Starting with the line that contains "camera: 65 degrees right, 10 degrees up" and stopping after the line that contains "none -> green eraser [292,327,355,363]", copy the entries below exactly. Include nothing else.

────────────────────

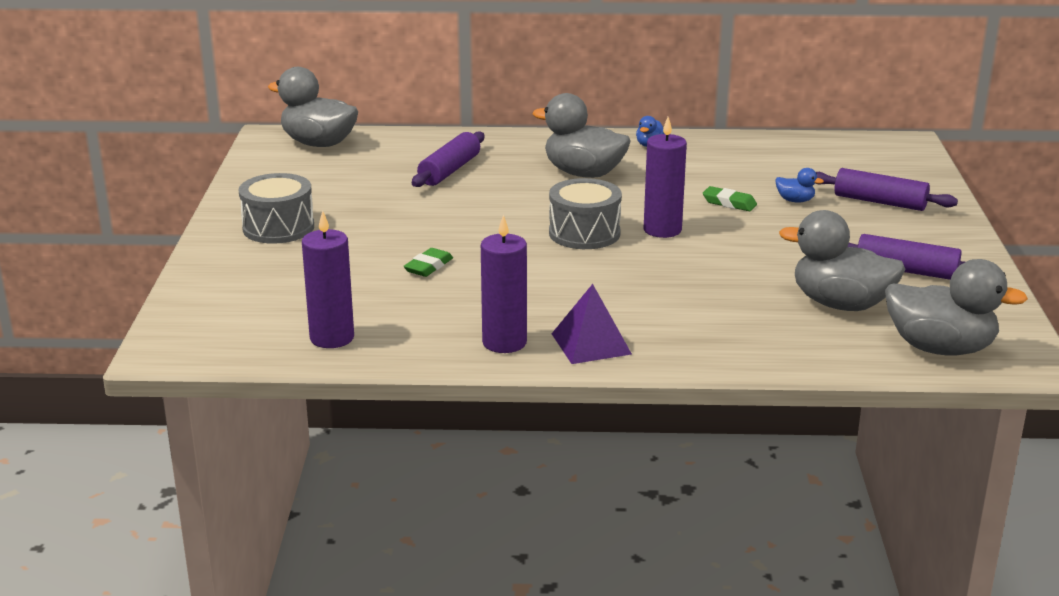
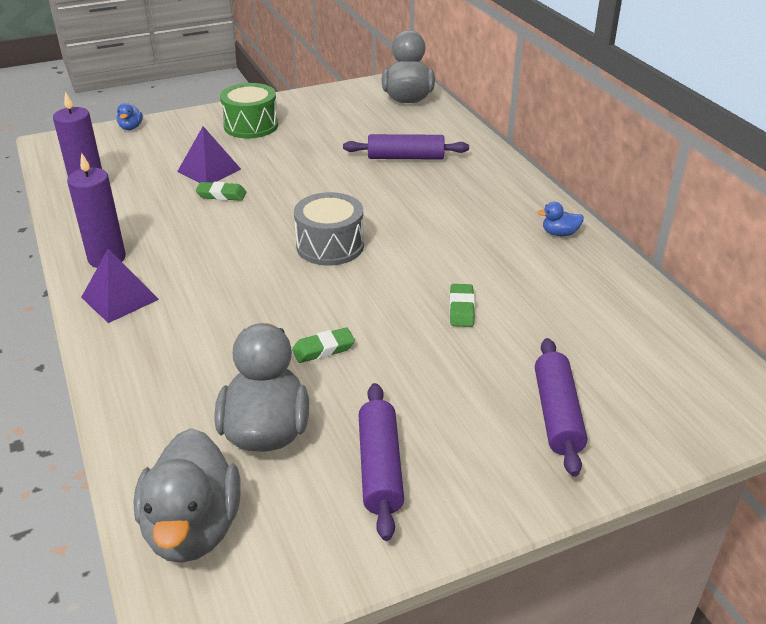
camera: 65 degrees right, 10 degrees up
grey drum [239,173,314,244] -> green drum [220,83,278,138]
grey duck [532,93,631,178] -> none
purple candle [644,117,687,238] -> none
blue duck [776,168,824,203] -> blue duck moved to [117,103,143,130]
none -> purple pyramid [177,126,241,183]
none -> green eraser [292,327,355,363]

────────────────────

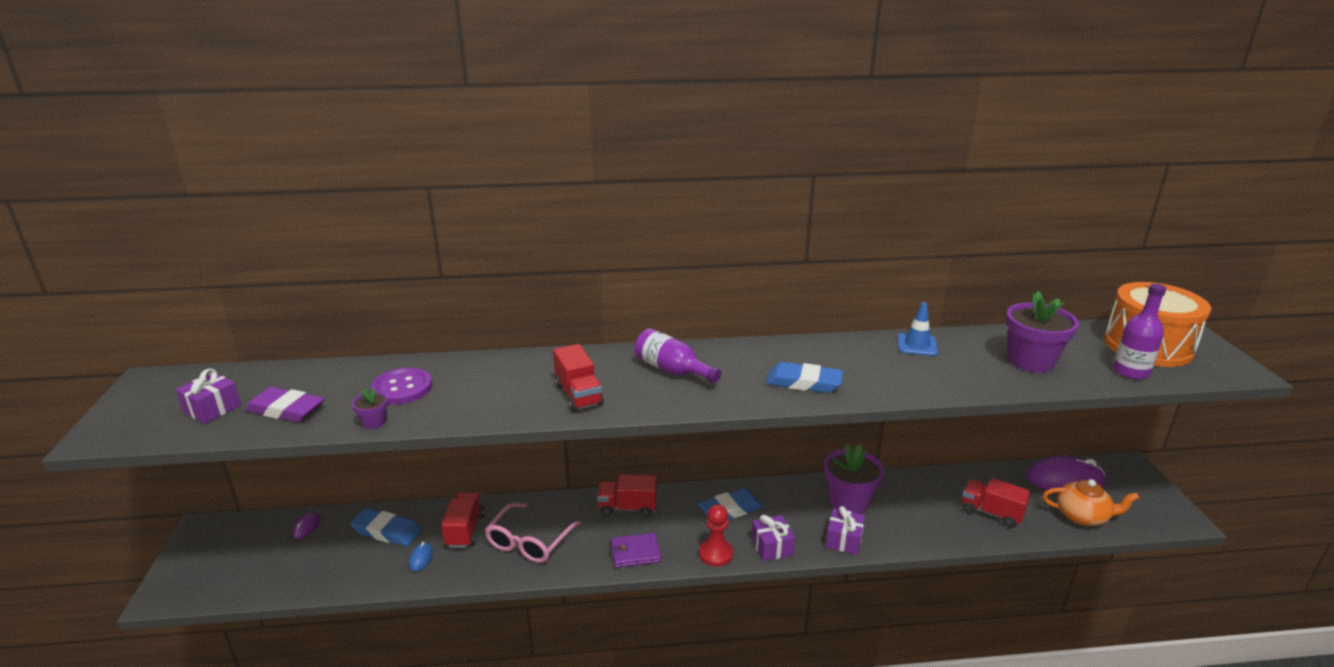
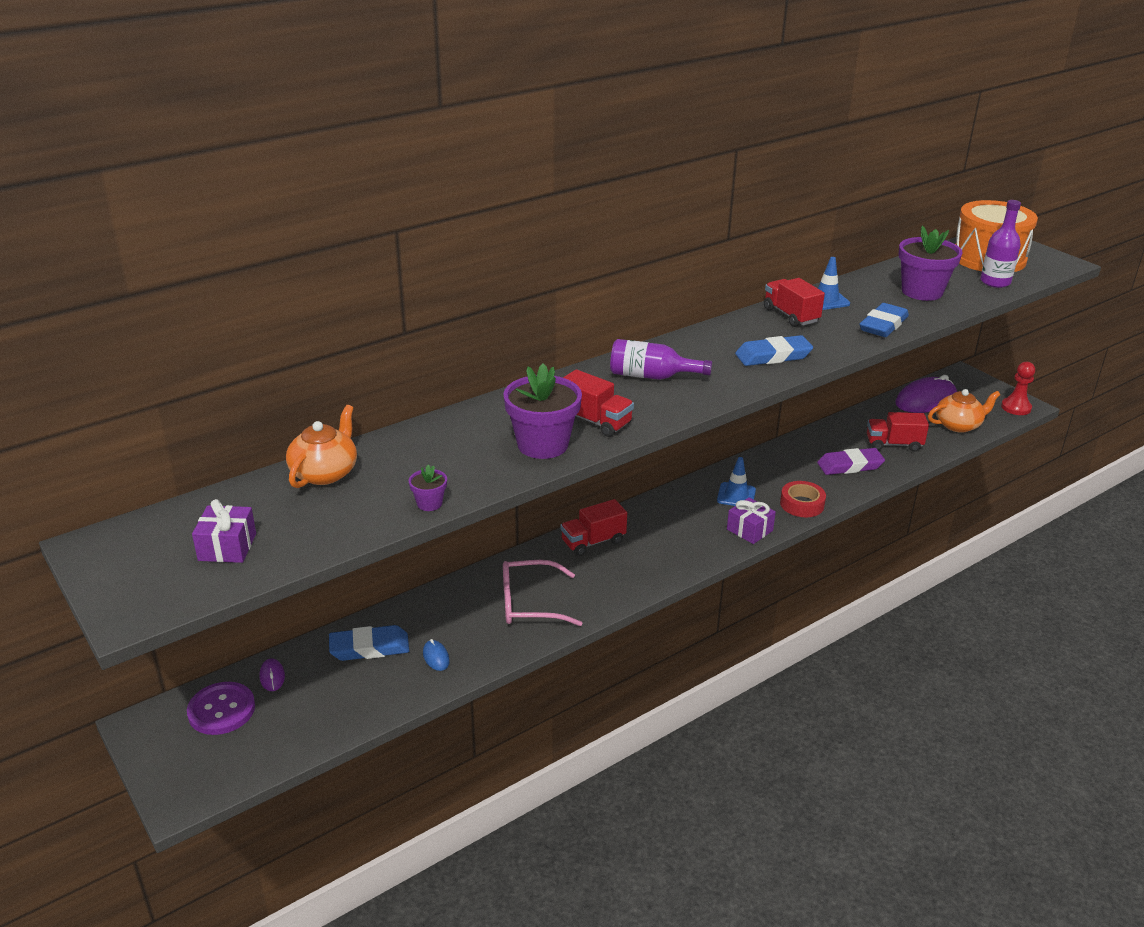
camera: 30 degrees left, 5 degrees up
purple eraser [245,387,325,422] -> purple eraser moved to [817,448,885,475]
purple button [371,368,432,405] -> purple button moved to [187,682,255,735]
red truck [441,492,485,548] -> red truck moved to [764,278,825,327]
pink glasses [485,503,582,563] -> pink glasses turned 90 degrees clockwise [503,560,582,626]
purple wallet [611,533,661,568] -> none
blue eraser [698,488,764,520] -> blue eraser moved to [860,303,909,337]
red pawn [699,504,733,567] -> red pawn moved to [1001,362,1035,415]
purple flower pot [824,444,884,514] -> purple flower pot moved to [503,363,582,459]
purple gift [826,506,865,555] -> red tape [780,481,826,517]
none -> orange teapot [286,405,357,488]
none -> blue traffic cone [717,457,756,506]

────────────────────

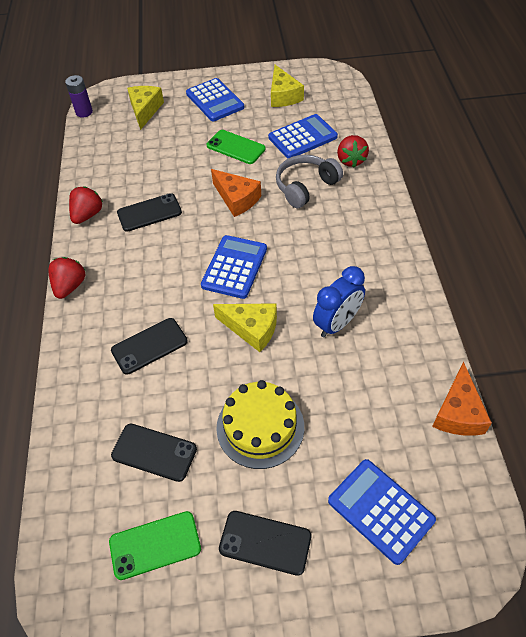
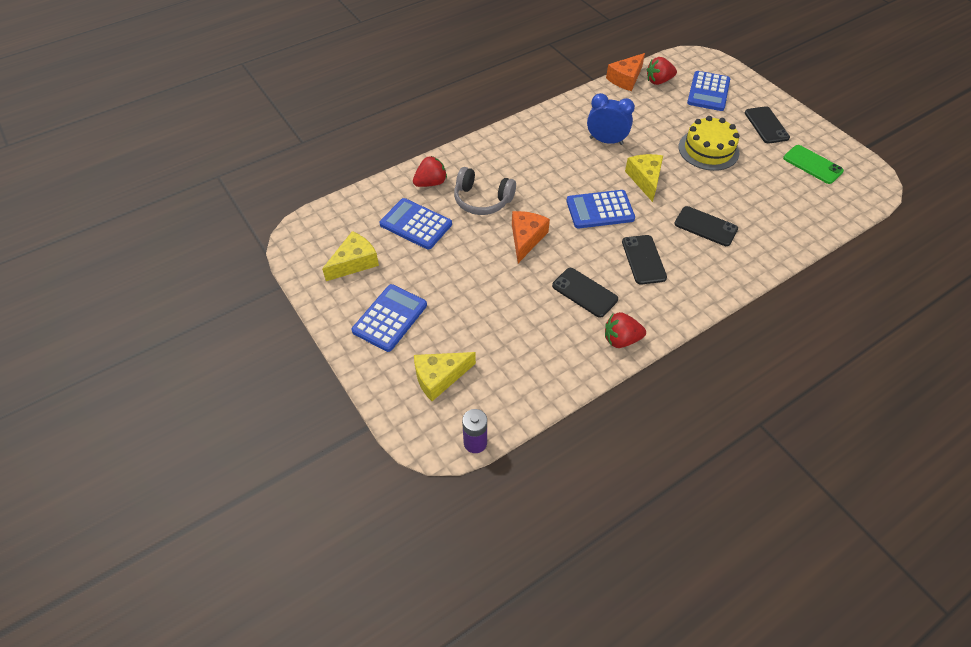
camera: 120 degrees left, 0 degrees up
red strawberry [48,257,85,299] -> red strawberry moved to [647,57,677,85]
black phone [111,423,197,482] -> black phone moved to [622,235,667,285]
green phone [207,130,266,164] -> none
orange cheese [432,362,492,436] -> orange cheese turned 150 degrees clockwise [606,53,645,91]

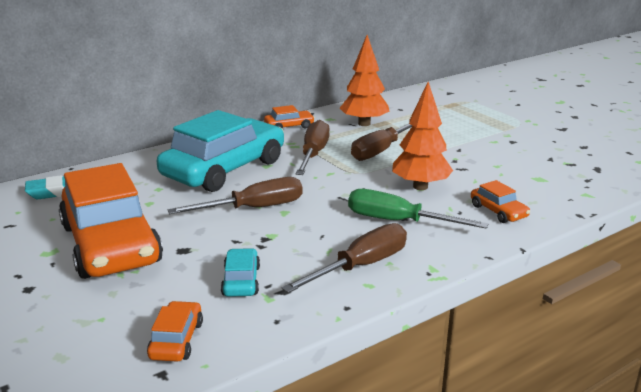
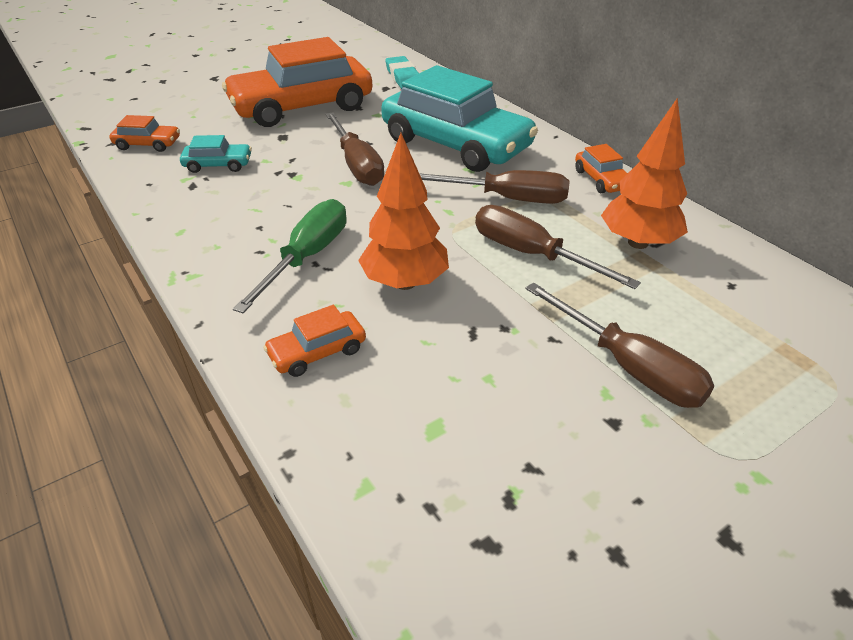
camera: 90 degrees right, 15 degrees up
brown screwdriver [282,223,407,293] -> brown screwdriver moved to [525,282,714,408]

────────────────────

- **Answer for this exercise**
camera: 65 degrees right, 10 degrees up
grey drum [239,173,314,244] -> green drum [220,83,278,138]
grey duck [532,93,631,178] -> none
purple candle [644,117,687,238] -> none
blue duck [776,168,824,203] -> blue duck moved to [117,103,143,130]
none -> purple pyramid [177,126,241,183]
none -> green eraser [292,327,355,363]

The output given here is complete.